### [Source data]

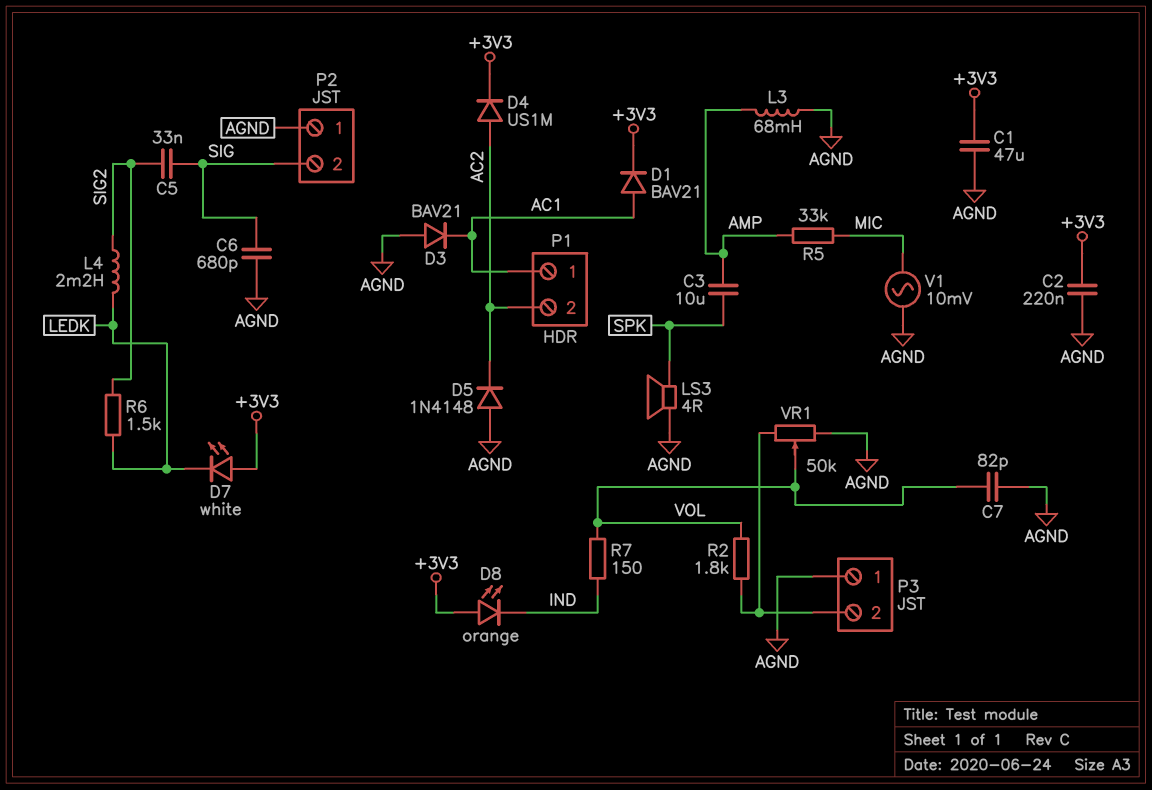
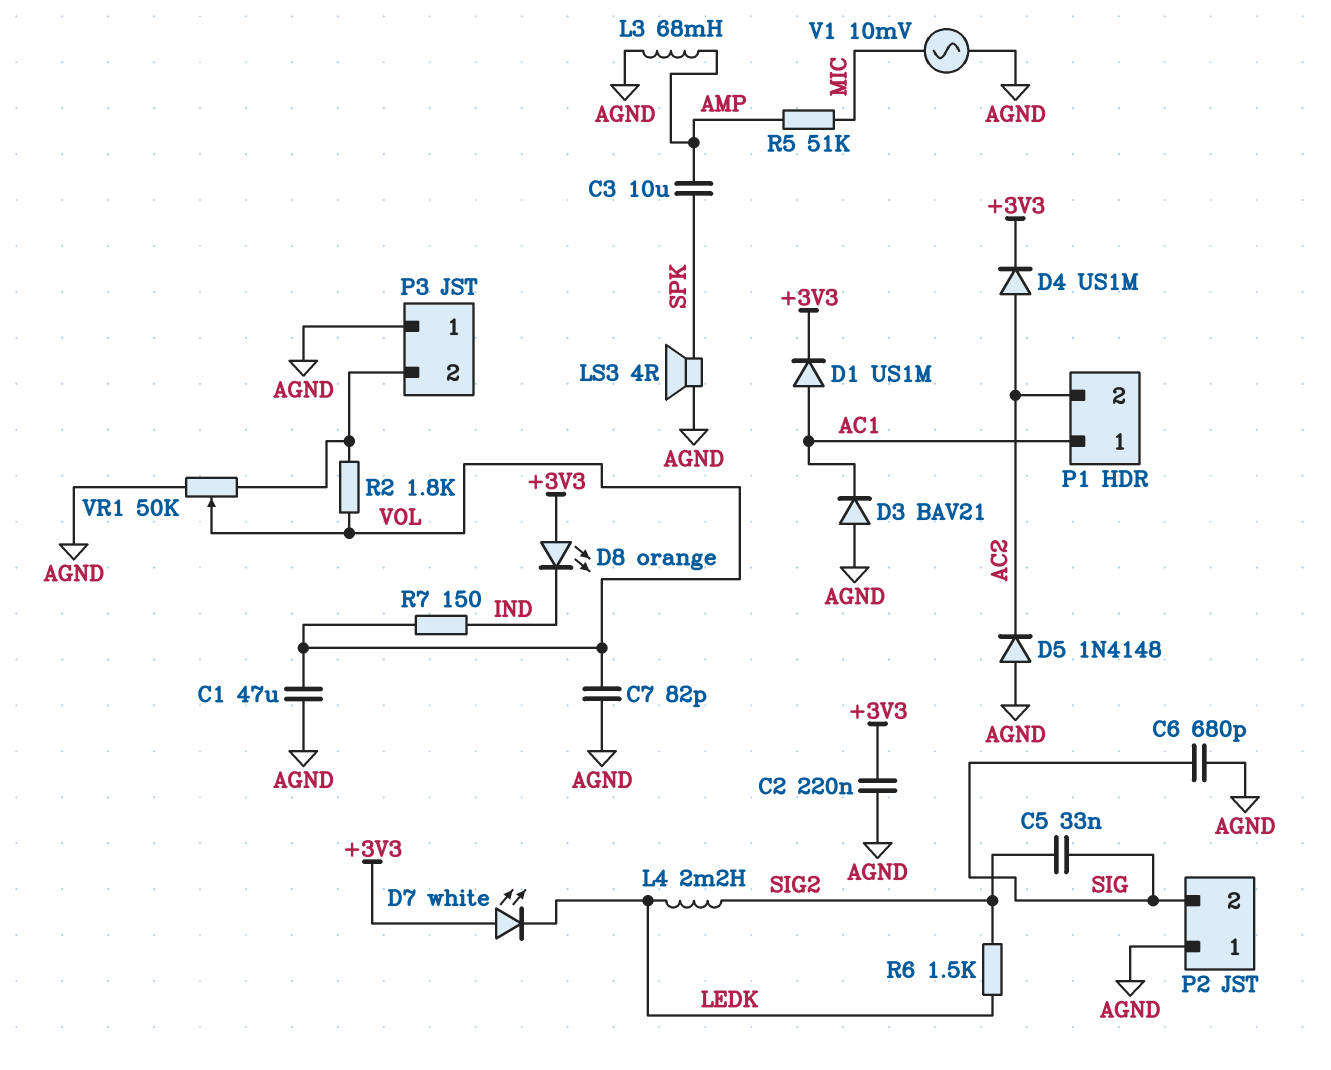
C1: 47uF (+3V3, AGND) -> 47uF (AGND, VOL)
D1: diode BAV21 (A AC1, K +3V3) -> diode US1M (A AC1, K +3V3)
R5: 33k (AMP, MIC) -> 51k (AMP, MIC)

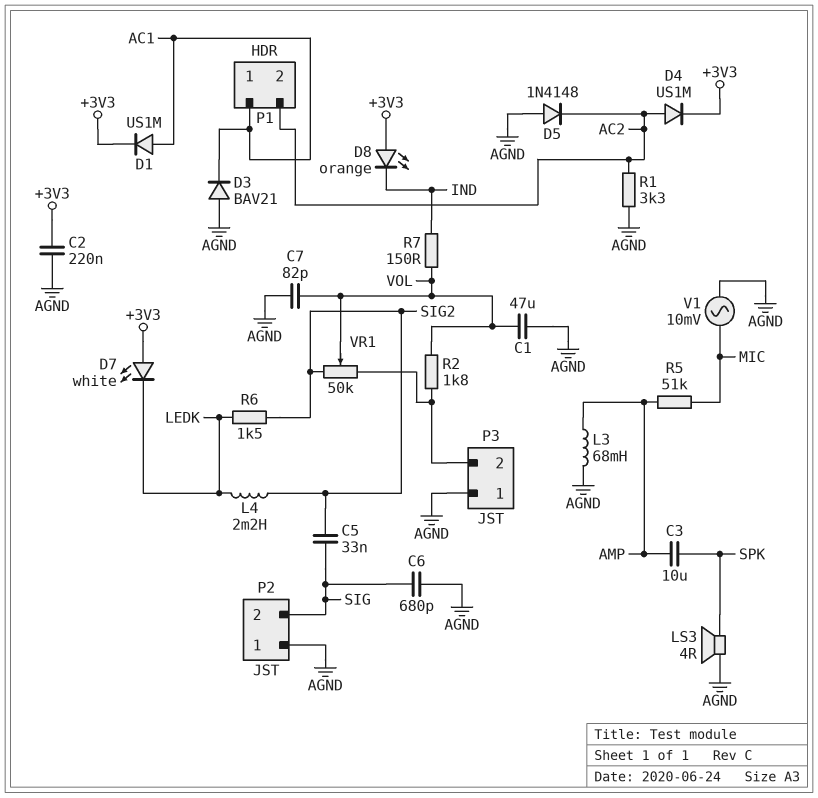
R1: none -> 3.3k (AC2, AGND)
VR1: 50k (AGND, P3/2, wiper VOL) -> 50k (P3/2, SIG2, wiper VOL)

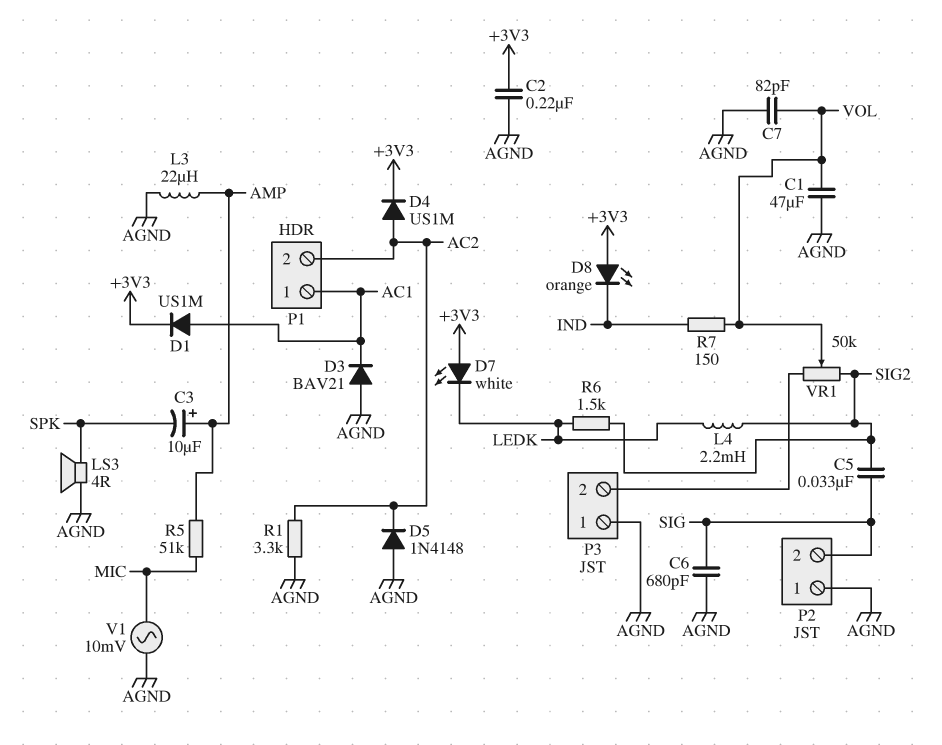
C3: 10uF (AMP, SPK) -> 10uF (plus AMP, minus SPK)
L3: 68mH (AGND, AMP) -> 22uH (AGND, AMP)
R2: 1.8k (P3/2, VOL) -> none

==

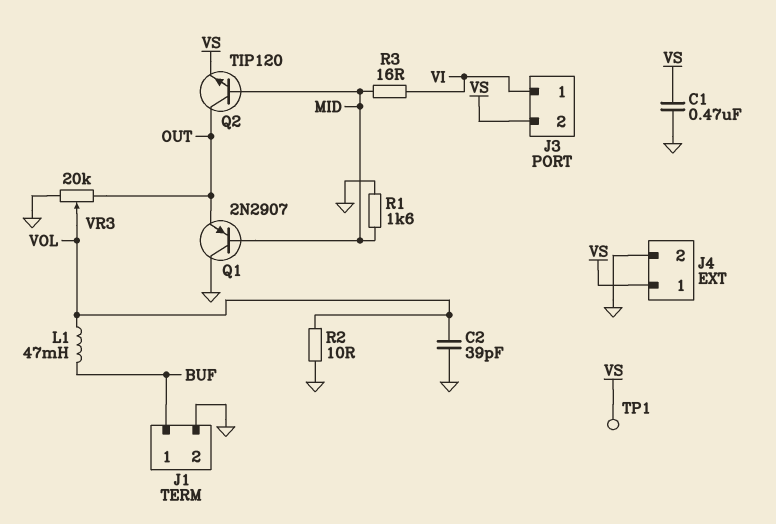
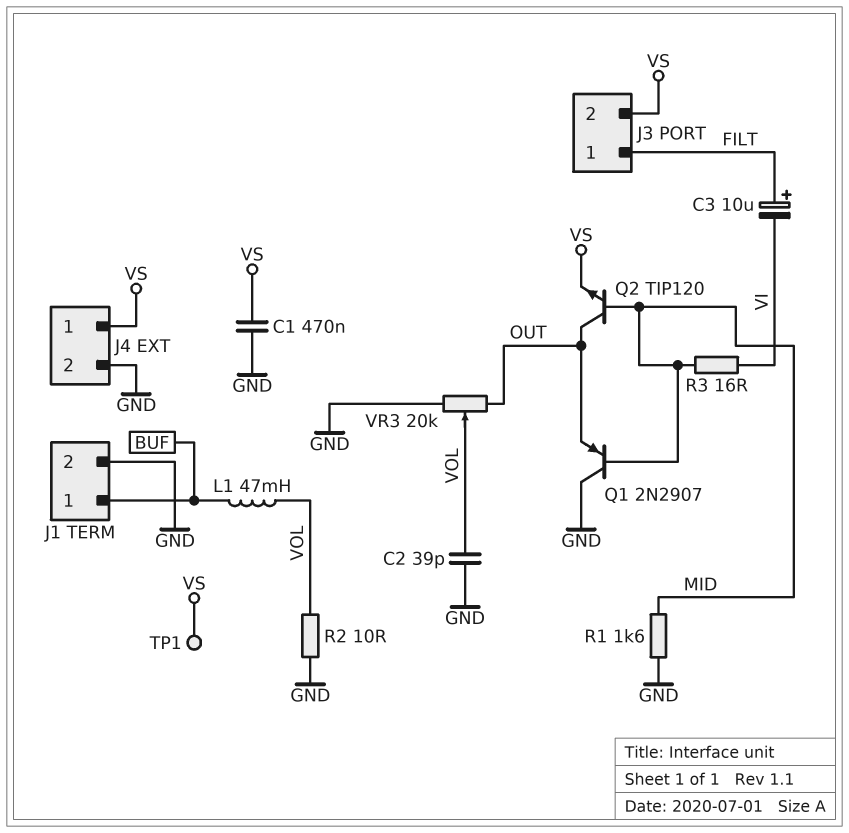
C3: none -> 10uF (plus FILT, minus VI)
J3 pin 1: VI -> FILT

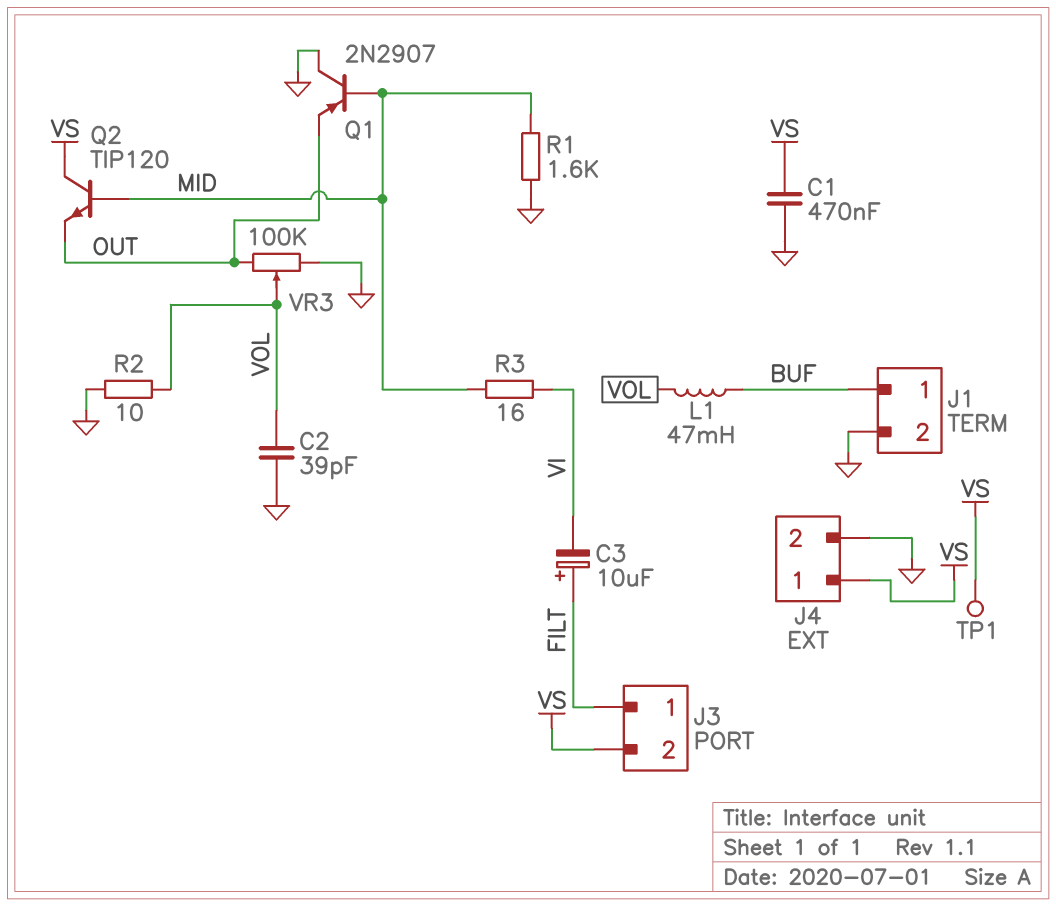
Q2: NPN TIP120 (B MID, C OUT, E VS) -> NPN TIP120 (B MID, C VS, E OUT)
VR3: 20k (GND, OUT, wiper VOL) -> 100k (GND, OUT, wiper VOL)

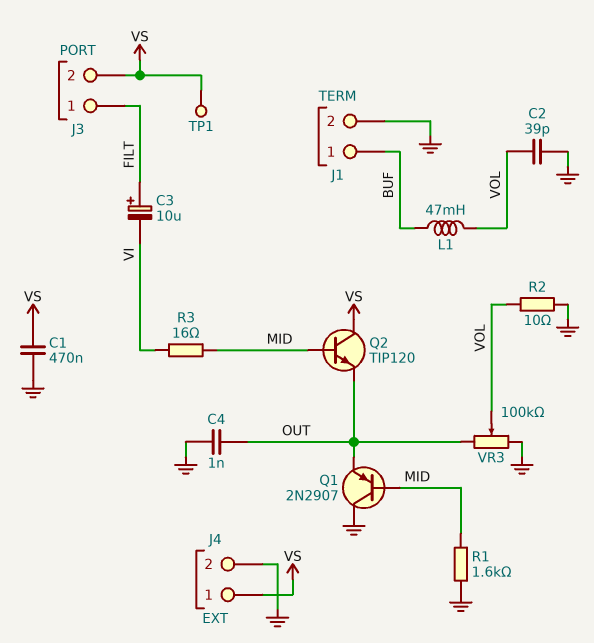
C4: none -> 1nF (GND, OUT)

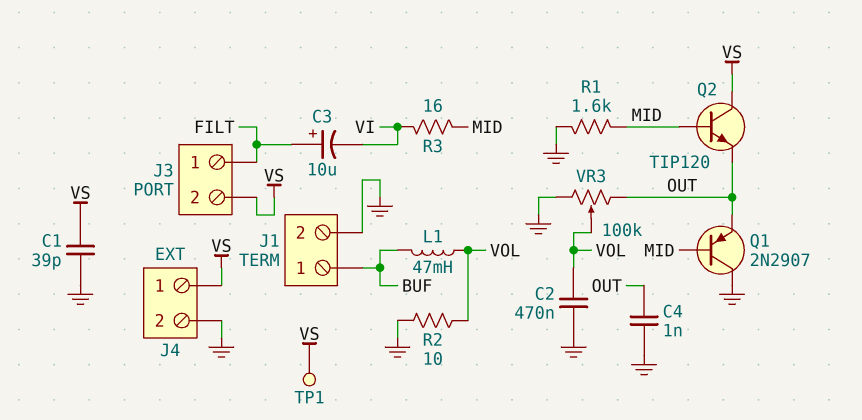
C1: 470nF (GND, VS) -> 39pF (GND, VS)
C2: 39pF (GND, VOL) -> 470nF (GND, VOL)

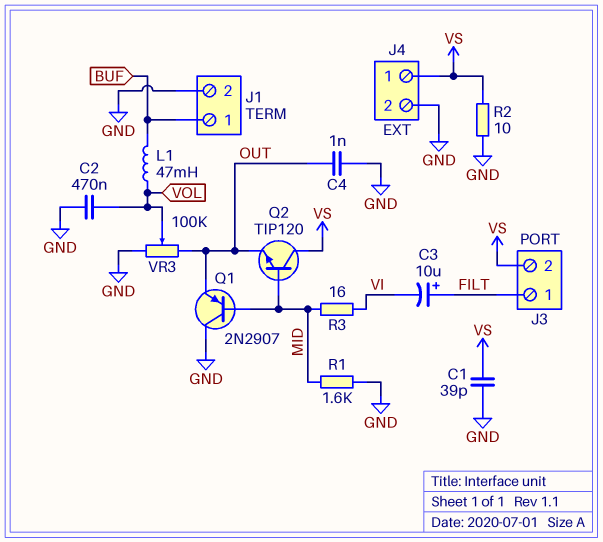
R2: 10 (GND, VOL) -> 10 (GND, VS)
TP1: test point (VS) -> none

### [Task description]
Extract, without any images, the part of the material above that opens with the line containing "J3 pin 1: VI -> FILT" and closes with the line containing "TP1: test point (VS) -> none", both lines included.

### [Answer to the problem]
J3 pin 1: VI -> FILT

Q2: NPN TIP120 (B MID, C OUT, E VS) -> NPN TIP120 (B MID, C VS, E OUT)
VR3: 20k (GND, OUT, wiper VOL) -> 100k (GND, OUT, wiper VOL)

C4: none -> 1nF (GND, OUT)

C1: 470nF (GND, VS) -> 39pF (GND, VS)
C2: 39pF (GND, VOL) -> 470nF (GND, VOL)

R2: 10 (GND, VOL) -> 10 (GND, VS)
TP1: test point (VS) -> none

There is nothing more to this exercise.